*** Data for analysis Section Begins ***
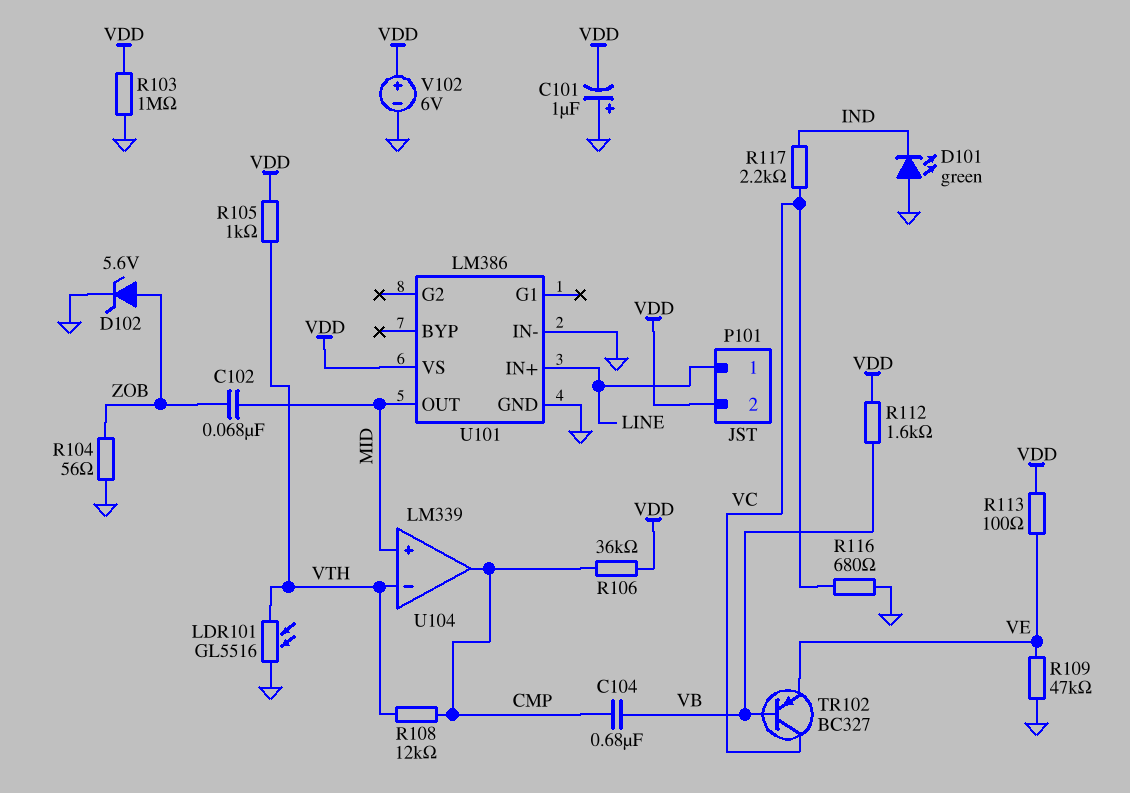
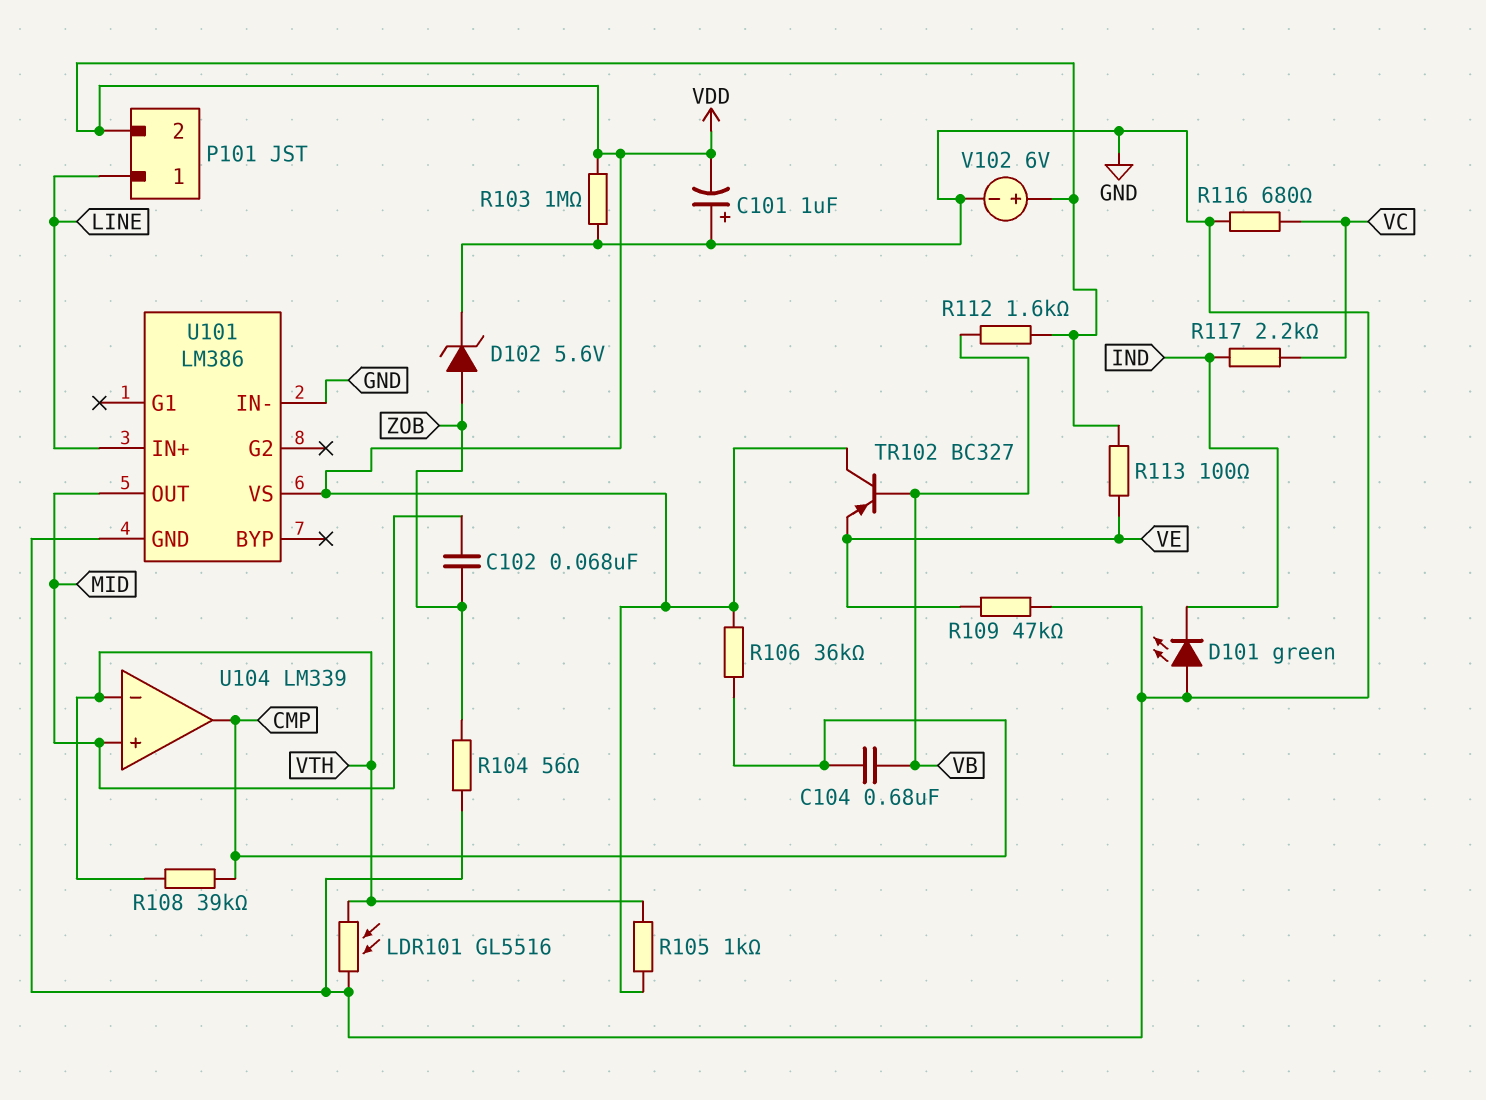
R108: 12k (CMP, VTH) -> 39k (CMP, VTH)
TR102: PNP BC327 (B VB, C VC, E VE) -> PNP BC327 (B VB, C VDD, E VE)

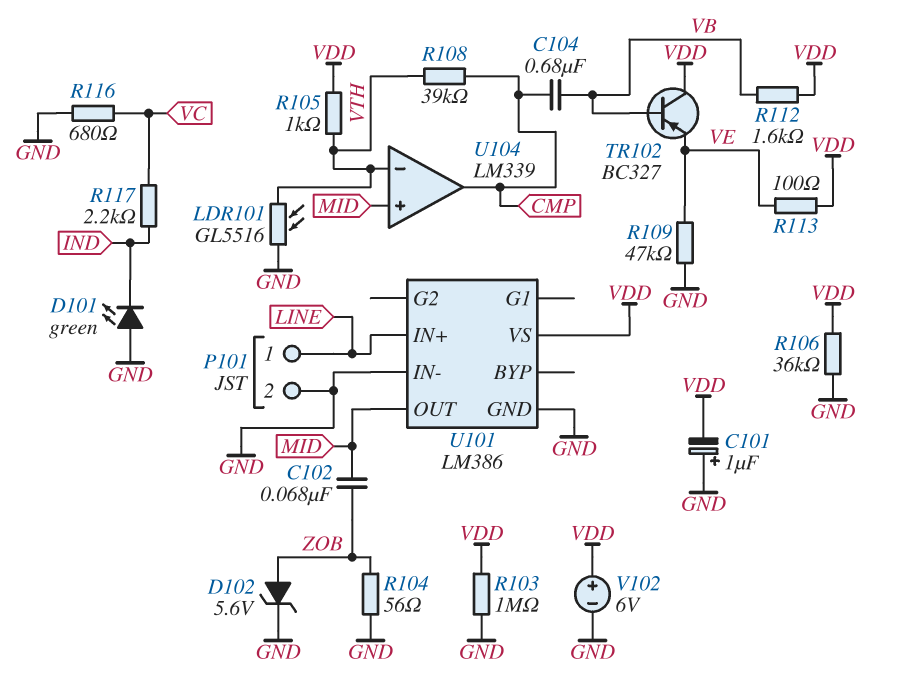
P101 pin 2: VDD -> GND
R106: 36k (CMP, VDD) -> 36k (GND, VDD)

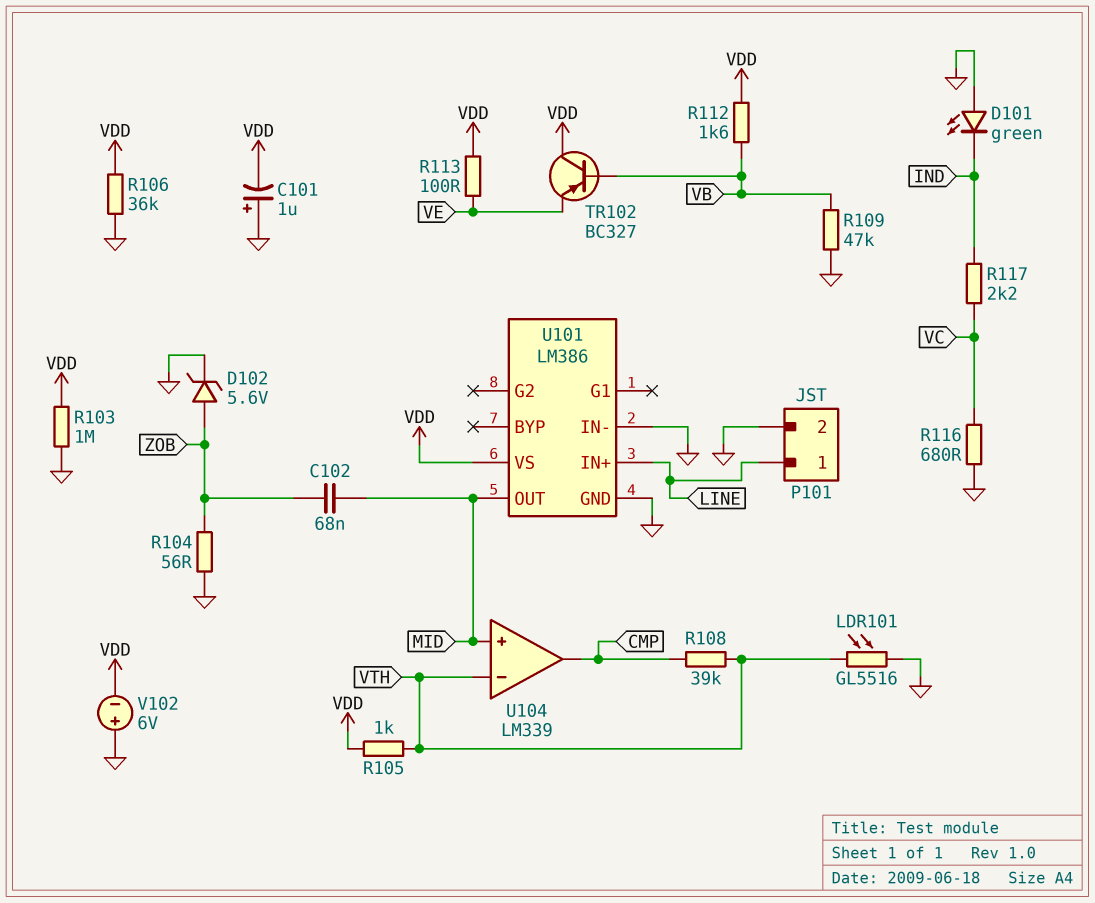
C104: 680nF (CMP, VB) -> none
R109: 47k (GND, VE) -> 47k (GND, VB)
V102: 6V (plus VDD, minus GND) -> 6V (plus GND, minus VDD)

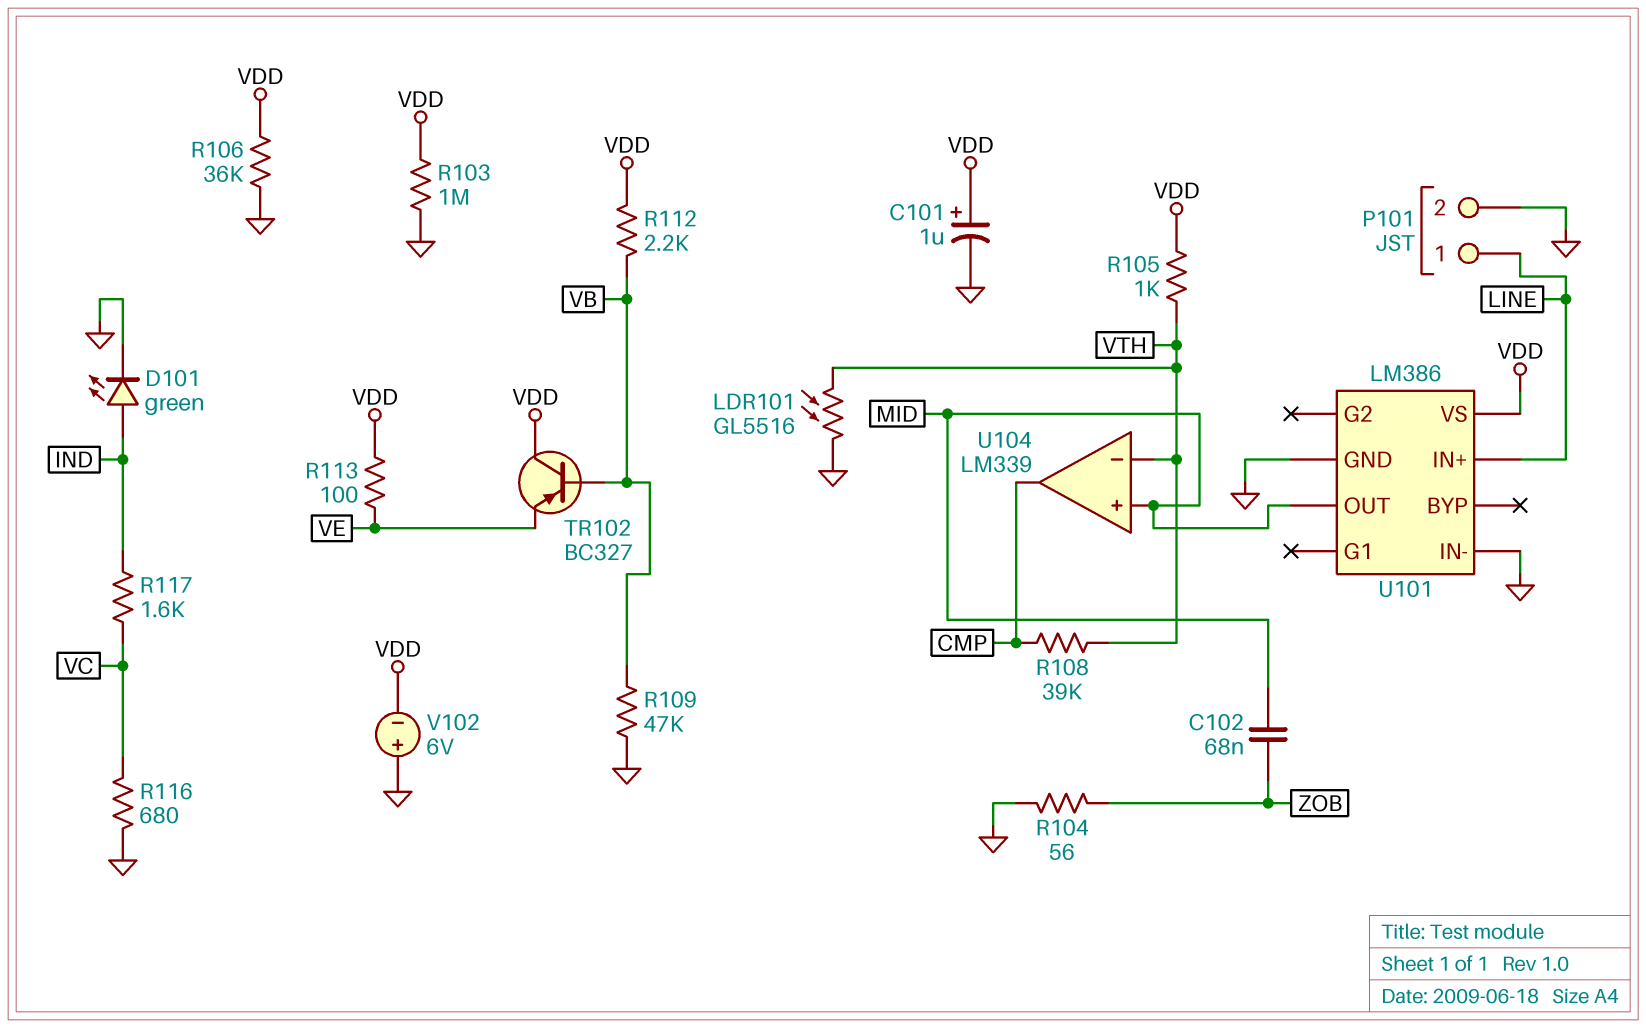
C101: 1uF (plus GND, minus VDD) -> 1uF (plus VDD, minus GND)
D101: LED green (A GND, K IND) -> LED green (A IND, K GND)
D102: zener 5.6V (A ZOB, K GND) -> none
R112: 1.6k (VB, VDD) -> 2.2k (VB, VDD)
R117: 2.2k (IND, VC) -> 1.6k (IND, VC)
*** Data for analysis Section Ends ***
Instructions to follow> Report all lines of the data above that include the string "minus".

Solution for this task>
V102: 6V (plus VDD, minus GND) -> 6V (plus GND, minus VDD)
C101: 1uF (plus GND, minus VDD) -> 1uF (plus VDD, minus GND)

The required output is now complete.